__What you will do__.
Sort through the data and copy the lines holding the word "brown".

• • • • • • •

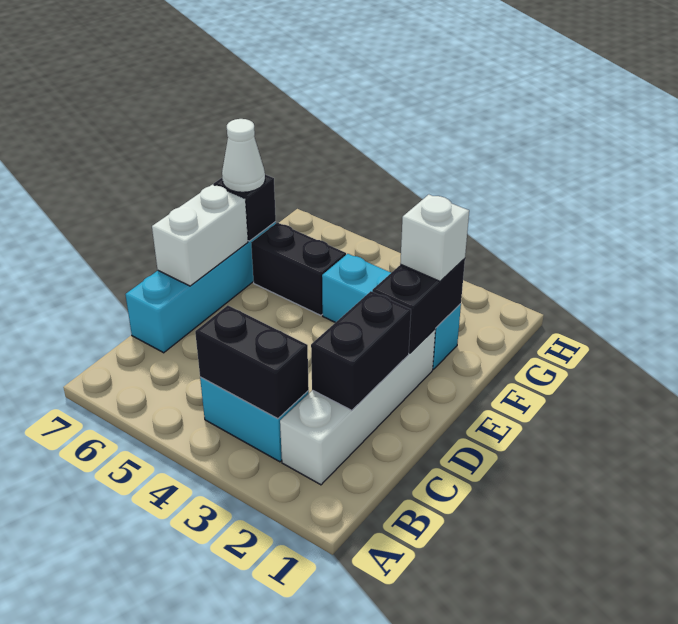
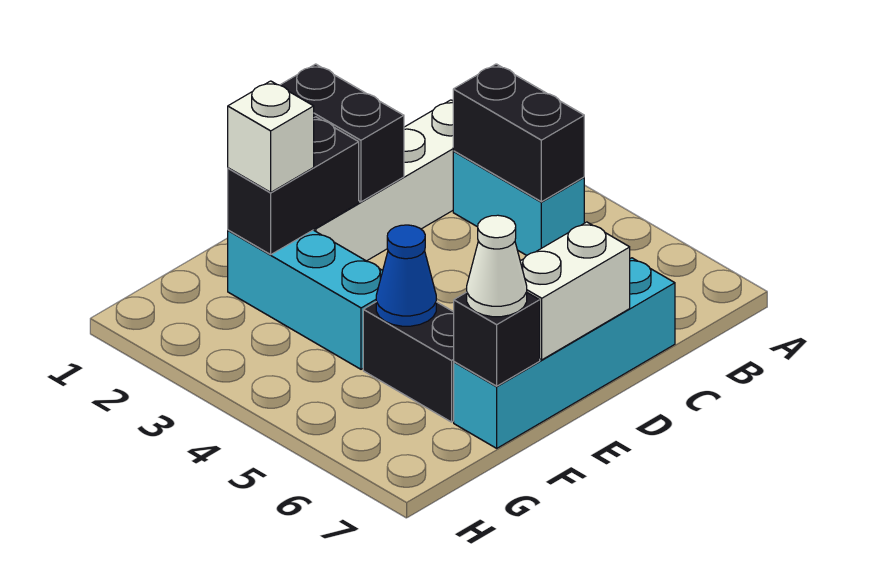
black brick C2:D2 level 2 -> black brick D1:D2 level 2
none -> blue cone F5 level 2

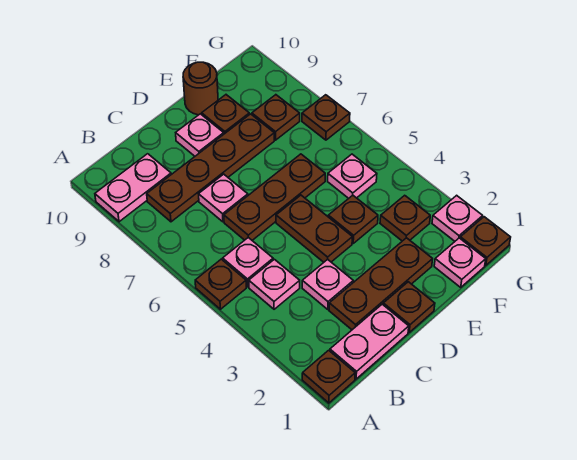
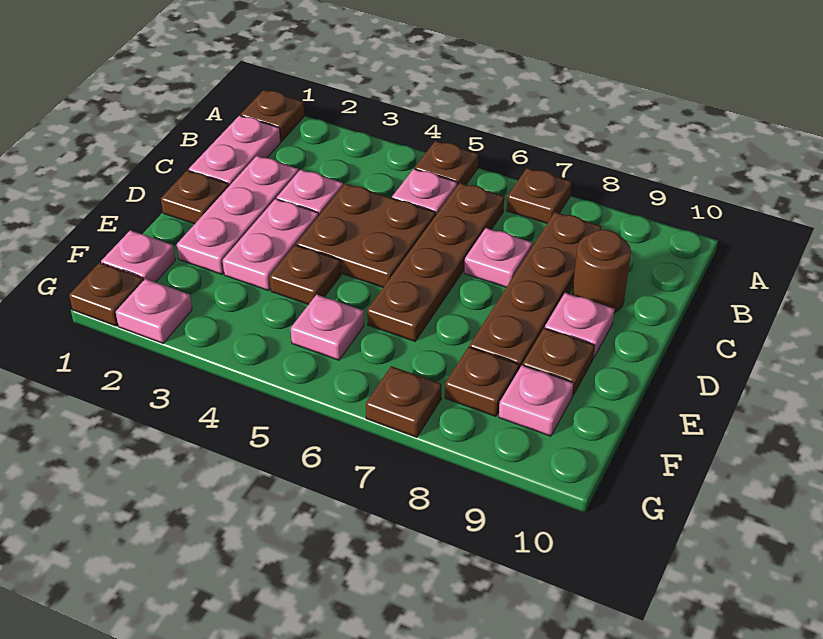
pink plate A9:B9 level 1 -> pink plate D3:E3 level 1
pink plate B4 level 1 -> pink plate F9 level 1
brown plate C2:E2 level 1 -> pink plate C2:E2 level 1
brown plate C6:E6 level 1 -> brown plate B6:E6 level 1
brown plate D4:D5 level 1 -> brown plate C4:D5 level 1
brown round brick E10 level 1 -> brown round brick C9 level 1
brown plate F3 level 1 -> brown plate A7 level 1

• • • • • • •

__Response to the task__.
brown plate C2:E2 level 1 -> pink plate C2:E2 level 1
brown plate C6:E6 level 1 -> brown plate B6:E6 level 1
brown plate D4:D5 level 1 -> brown plate C4:D5 level 1
brown round brick E10 level 1 -> brown round brick C9 level 1
brown plate F3 level 1 -> brown plate A7 level 1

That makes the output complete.